# Aim of the task:
Going through the data below, find how many lines include the word "after", and reply with that number alone.

# Records to use:
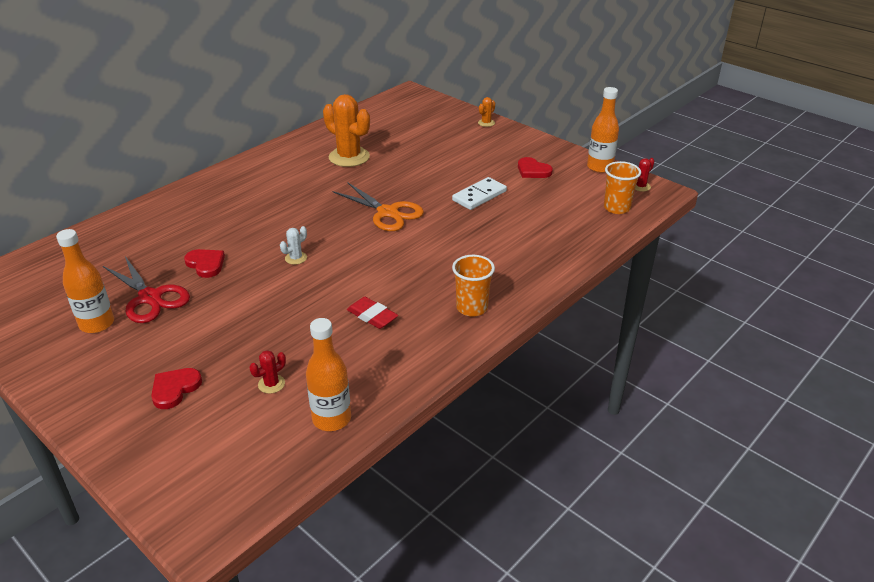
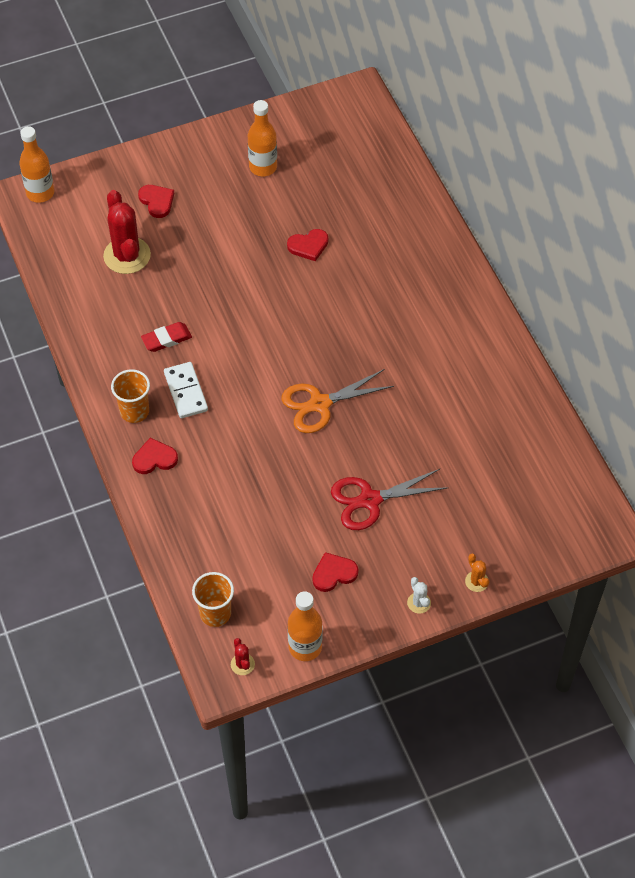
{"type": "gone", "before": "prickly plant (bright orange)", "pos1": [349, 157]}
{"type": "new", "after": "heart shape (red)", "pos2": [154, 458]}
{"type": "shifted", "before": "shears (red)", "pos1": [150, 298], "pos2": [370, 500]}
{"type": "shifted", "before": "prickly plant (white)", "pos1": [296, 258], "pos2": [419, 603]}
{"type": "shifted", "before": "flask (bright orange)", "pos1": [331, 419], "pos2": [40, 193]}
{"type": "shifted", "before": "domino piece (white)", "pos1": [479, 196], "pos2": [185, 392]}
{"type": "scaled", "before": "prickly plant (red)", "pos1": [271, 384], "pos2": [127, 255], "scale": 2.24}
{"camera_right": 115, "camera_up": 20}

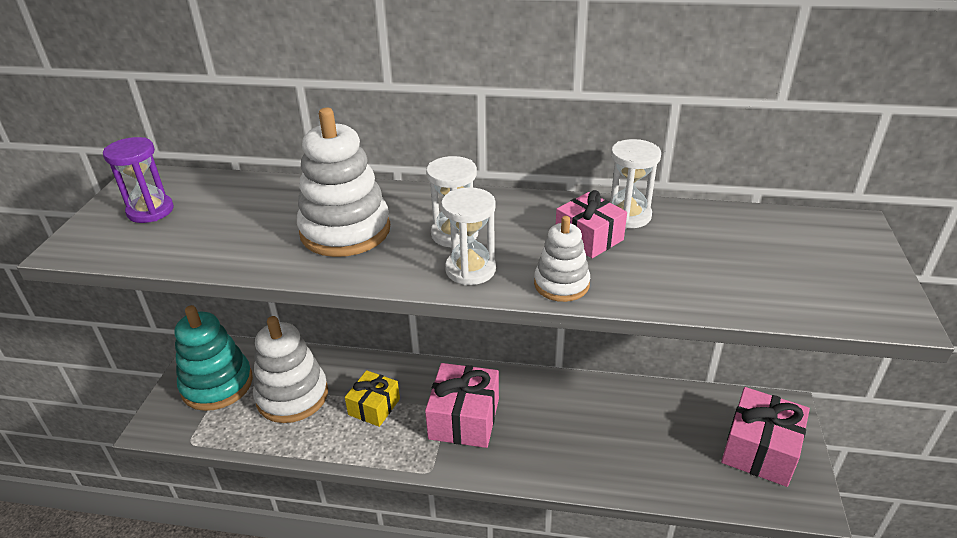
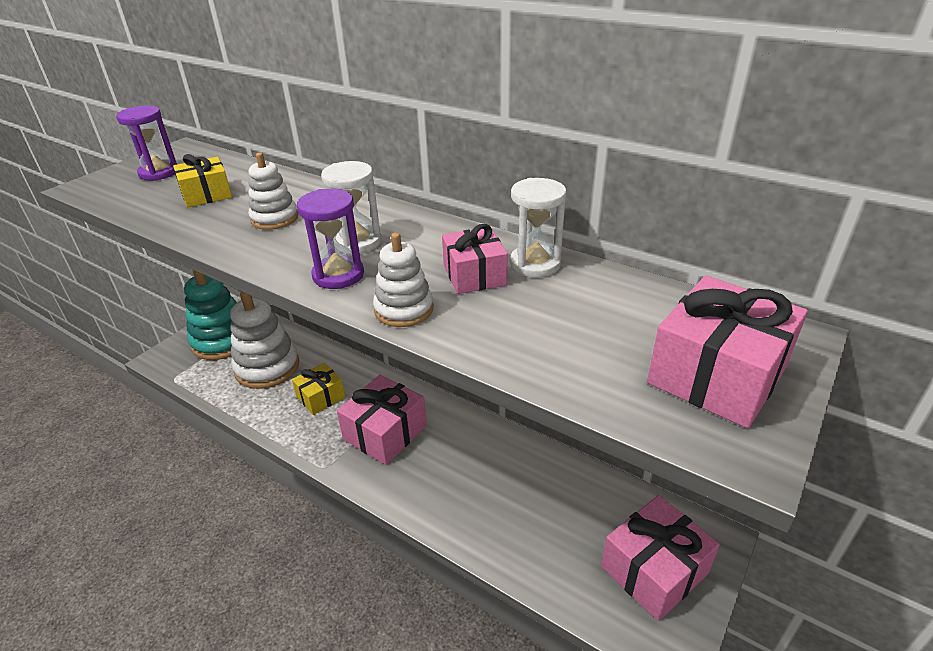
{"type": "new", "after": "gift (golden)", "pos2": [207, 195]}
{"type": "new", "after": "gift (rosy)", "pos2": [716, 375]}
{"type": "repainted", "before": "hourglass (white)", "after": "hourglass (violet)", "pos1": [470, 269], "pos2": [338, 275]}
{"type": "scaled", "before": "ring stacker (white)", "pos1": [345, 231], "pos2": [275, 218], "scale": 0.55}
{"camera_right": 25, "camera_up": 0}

# Answer for the task:
4